- WORK REQUIRED:
Transcribe the rest of the listing below, starting with the line that contains "(275, 320) = (414, 544): purple" and ending with the last line, exactly as written.

- EXTRACTED MATERIAL:
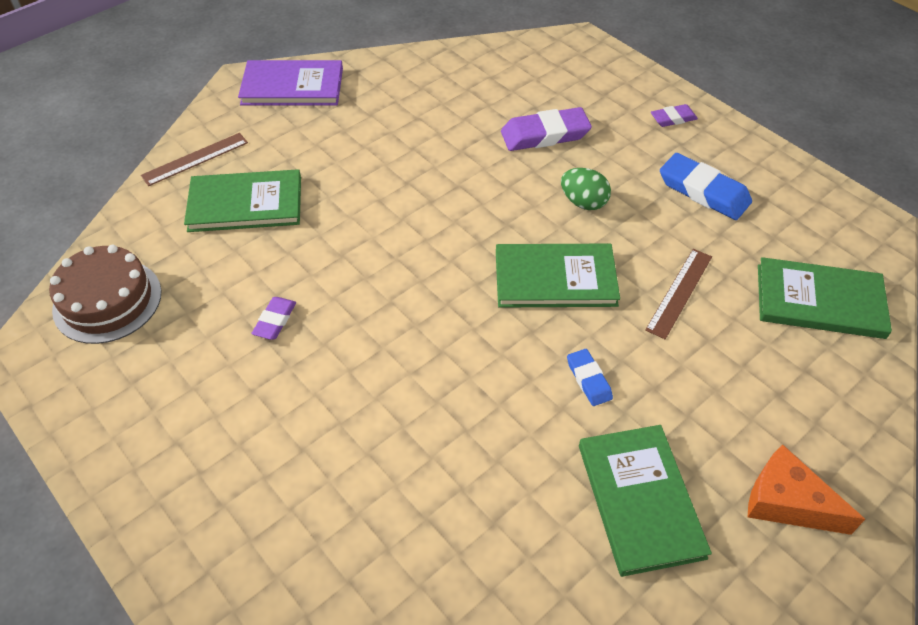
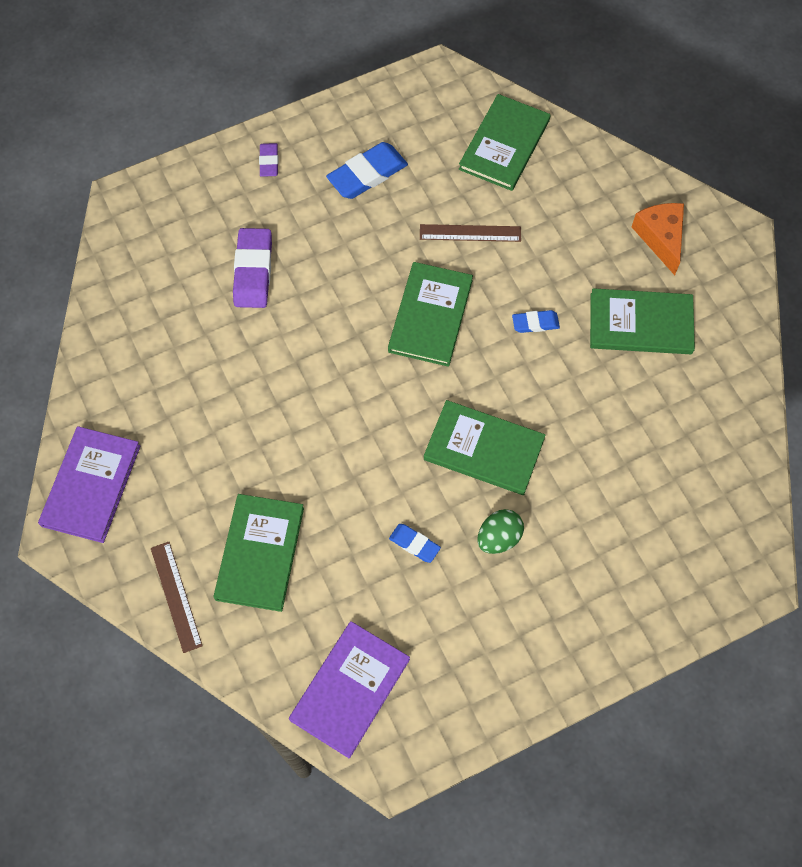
camera: 75 degrees left, 15 degrees up
(107, 301) = (350, 689): brown cake -> purple book
(275, 320) = (414, 544): purple eraser -> blue eraser
(404, 360) = (484, 449): none -> green book
(583, 202) = (351, 268): green egg -> green egg (498, 538)
(679, 292) = (470, 233): brown ruler -> brown ruler turned 45 degrees counterclockwise
(786, 502) = (660, 238): orange cheese -> orange cheese turned 120 degrees clockwise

- ANSWER BELOW:
(275, 320) = (414, 544): purple eraser -> blue eraser
(404, 360) = (484, 449): none -> green book
(583, 202) = (351, 268): green egg -> green egg (498, 538)
(679, 292) = (470, 233): brown ruler -> brown ruler turned 45 degrees counterclockwise
(786, 502) = (660, 238): orange cheese -> orange cheese turned 120 degrees clockwise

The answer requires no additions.